● What you are asked to do
Find each line of the listing below that contains the string "left", matching case exactly, and copy every such line.

• • • •

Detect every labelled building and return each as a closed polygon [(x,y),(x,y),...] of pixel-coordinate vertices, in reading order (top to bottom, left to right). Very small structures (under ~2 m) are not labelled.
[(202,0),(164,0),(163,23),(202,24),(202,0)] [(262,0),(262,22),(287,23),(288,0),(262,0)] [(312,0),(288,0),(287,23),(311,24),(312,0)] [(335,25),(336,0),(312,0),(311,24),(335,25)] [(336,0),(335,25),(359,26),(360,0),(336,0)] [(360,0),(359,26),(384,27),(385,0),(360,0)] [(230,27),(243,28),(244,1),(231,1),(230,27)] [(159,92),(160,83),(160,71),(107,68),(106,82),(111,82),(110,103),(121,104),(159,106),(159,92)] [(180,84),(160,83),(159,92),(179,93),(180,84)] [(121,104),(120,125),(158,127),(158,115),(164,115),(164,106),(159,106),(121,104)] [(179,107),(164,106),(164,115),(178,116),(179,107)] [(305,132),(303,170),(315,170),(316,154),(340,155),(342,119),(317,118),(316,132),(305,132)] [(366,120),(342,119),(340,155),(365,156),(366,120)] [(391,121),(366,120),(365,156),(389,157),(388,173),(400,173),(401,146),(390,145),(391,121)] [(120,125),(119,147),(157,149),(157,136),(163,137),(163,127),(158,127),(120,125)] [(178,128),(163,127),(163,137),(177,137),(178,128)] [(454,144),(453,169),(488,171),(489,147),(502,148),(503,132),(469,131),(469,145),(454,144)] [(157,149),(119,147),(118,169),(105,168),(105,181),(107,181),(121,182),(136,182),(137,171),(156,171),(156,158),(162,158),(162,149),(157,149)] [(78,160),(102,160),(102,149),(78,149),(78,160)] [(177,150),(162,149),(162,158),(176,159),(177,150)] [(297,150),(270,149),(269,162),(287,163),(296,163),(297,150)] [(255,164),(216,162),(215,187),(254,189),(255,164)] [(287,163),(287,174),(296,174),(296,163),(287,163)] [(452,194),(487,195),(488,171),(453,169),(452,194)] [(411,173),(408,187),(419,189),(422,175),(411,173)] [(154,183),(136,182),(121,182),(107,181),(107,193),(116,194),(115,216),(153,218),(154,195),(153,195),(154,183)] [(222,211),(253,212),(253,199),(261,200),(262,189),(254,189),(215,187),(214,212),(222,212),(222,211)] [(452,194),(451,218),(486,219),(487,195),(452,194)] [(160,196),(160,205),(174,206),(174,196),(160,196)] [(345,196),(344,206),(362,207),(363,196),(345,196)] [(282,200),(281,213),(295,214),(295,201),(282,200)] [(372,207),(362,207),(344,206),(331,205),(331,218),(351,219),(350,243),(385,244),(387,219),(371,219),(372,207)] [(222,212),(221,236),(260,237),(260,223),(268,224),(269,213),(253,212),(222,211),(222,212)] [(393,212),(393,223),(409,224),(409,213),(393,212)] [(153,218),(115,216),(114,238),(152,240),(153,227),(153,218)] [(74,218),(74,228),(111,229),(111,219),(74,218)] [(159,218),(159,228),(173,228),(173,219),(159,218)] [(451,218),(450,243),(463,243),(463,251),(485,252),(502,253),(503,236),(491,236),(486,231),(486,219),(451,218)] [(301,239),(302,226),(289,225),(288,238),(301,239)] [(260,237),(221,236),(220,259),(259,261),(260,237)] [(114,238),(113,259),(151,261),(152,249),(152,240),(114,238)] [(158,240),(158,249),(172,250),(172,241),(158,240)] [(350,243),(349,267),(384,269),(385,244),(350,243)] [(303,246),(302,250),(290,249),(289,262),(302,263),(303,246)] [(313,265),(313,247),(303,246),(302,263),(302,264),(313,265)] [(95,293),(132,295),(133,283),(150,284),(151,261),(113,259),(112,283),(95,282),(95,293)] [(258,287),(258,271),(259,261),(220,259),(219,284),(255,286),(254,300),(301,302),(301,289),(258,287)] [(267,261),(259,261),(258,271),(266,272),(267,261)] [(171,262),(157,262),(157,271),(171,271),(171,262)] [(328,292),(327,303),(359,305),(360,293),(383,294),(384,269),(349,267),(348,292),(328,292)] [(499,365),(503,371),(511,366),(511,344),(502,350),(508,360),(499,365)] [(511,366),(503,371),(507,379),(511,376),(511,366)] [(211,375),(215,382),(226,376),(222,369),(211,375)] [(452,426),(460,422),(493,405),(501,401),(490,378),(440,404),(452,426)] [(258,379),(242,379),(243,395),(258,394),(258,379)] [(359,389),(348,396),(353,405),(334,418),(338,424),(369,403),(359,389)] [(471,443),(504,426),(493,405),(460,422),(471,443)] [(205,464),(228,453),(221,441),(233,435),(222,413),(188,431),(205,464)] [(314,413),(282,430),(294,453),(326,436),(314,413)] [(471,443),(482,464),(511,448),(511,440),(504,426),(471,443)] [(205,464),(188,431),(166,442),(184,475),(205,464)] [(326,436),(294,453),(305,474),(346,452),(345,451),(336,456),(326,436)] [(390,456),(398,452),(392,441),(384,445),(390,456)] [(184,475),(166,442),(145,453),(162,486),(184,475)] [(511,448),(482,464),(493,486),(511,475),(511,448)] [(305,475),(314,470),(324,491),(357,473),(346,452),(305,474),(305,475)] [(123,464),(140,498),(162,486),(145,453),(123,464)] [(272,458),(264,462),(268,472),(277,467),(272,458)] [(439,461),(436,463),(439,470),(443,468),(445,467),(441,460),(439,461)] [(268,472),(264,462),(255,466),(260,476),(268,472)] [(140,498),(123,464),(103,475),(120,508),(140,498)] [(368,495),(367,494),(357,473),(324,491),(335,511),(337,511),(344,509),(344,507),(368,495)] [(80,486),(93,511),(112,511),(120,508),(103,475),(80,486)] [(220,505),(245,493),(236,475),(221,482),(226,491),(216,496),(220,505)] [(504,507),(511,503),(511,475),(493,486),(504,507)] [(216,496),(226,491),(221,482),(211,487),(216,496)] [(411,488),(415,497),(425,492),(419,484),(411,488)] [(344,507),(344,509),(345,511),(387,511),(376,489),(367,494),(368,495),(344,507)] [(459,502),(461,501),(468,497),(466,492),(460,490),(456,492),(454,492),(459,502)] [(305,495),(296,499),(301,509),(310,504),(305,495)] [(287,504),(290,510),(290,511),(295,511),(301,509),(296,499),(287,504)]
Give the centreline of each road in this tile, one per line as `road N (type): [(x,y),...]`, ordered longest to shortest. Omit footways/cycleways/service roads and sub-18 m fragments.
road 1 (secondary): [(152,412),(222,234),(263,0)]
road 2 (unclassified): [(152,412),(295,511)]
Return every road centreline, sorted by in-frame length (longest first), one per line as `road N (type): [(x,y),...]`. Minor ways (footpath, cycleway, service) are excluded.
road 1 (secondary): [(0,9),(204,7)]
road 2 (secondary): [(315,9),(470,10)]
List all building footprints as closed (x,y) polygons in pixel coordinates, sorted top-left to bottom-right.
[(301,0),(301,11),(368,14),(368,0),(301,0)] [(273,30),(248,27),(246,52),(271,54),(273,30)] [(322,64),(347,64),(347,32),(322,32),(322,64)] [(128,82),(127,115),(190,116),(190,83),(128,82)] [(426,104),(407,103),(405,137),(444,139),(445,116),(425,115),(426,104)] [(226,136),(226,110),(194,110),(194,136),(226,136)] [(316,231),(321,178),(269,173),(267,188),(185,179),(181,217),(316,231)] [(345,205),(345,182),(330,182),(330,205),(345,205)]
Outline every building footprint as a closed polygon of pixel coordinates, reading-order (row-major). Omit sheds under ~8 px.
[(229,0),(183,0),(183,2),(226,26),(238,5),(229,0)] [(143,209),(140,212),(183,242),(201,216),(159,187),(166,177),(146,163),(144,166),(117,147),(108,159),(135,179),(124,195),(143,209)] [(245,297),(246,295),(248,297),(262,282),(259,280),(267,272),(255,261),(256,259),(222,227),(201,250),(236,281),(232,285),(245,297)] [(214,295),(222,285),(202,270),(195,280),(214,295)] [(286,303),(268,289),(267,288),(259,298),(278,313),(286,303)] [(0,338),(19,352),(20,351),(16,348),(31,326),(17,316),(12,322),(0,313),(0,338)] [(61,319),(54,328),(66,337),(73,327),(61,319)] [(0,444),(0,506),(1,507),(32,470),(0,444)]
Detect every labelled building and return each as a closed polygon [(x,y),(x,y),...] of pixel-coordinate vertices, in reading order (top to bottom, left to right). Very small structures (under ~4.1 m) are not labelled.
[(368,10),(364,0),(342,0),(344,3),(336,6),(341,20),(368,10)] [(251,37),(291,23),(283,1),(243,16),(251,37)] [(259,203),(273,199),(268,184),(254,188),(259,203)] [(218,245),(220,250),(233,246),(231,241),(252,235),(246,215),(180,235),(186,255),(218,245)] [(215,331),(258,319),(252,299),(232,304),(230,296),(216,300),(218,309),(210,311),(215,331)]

• • • •

● Output for this task
Detect every labelled building and return each as a closed polygon [(x,y),(x,y),...] of pixel-coordinate vertices, in reading order (top to bottom, left to right). Very small structures (under ~2 m) are not labelled.
List all building footprints as closed (x,y) polygons in pixel coordinates, sorted top-left to bottom-right.
Detect every labelled building and return each as a closed polygon [(x,y),(x,y),...] of pixel-coordinate vertices, in reading order (top to bottom, left to right). Very small structures (under ~4.1 m) are not labelled.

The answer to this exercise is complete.